## Directions
Locate every line in the data that contains the string "compared" and copy each such line in full. Matching is case-sensitive.

==*==

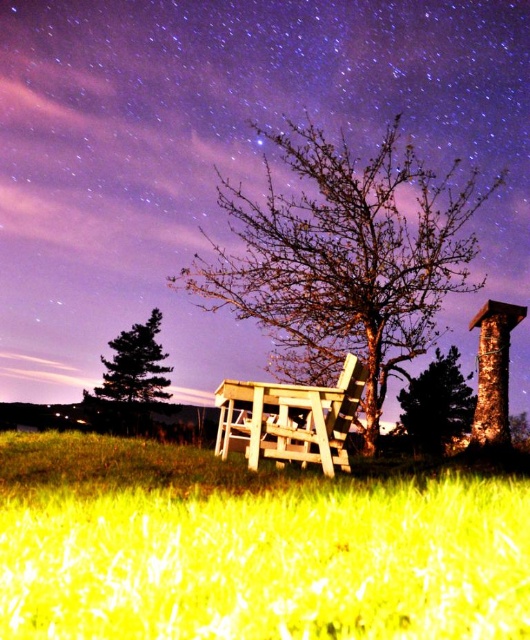
Can you confirm if wooden table at center is positioned above green textured tree at center?

Yes, wooden table at center is above green textured tree at center.

Does wooden table at center have a lesser height compared to green textured tree at center?

No.

Which is behind, point (304, 80) or point (400, 420)?

Point (304, 80)

Find the location of a particular element. The width and height of the screenshot is (530, 640). wooden table at center is located at coordinates (222, 156).

Which is in front, point (457, 3) or point (197, 518)?

Positioned in front is point (197, 518).

Which is more to the right, wooden table at center or green grass at lower center?

From the viewer's perspective, green grass at lower center appears more on the right side.

Does point (384, 106) come farther from viewer compared to point (175, 579)?

Yes, point (384, 106) is farther from viewer.

Find the location of a particular element. The image size is (530, 640). wooden table at center is located at coordinates (222, 156).

Is wooden table at center above smooth wooden tree at center?

Correct, wooden table at center is located above smooth wooden tree at center.

Is point (2, 84) behind point (222, 205)?

Yes, point (2, 84) is farther from viewer.

Image resolution: width=530 pixels, height=640 pixels. I want to click on wooden table at center, so click(x=222, y=156).

At what (x,y) coordinates should I click in order to perform the action: click on wooden table at center. Please return your answer as a coordinate pair (x, y). Looking at the image, I should click on (222, 156).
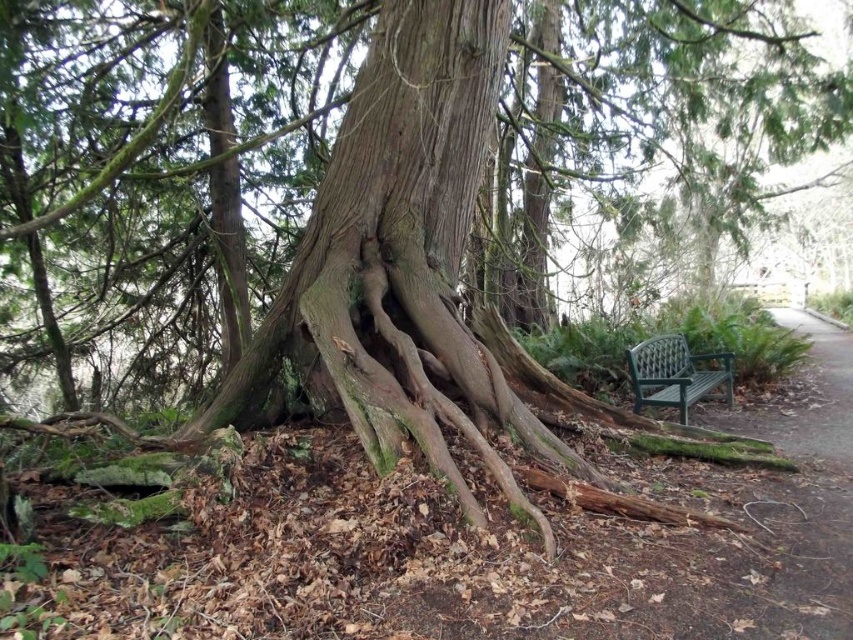
Question: Does smooth brown bark at center appear on the right side of green plastic bench at right?

Choices:
 (A) yes
 (B) no

Answer: (B)

Question: Among these points, which one is farthest from the camera?

Choices:
 (A) pyautogui.click(x=270, y=314)
 (B) pyautogui.click(x=653, y=376)

Answer: (B)

Question: Can you confirm if smooth brown bark at center is smaller than green plastic bench at right?

Choices:
 (A) no
 (B) yes

Answer: (A)

Question: Which point appears closest to the camera in this image?

Choices:
 (A) (645, 348)
 (B) (369, 86)

Answer: (B)

Question: Is smooth brown bark at center smaller than green plastic bench at right?

Choices:
 (A) no
 (B) yes

Answer: (A)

==*==

## Reply
Does wooden table at center have a lesser height compared to green textured tree at center?
Does point (384, 106) come farther from viewer compared to point (175, 579)?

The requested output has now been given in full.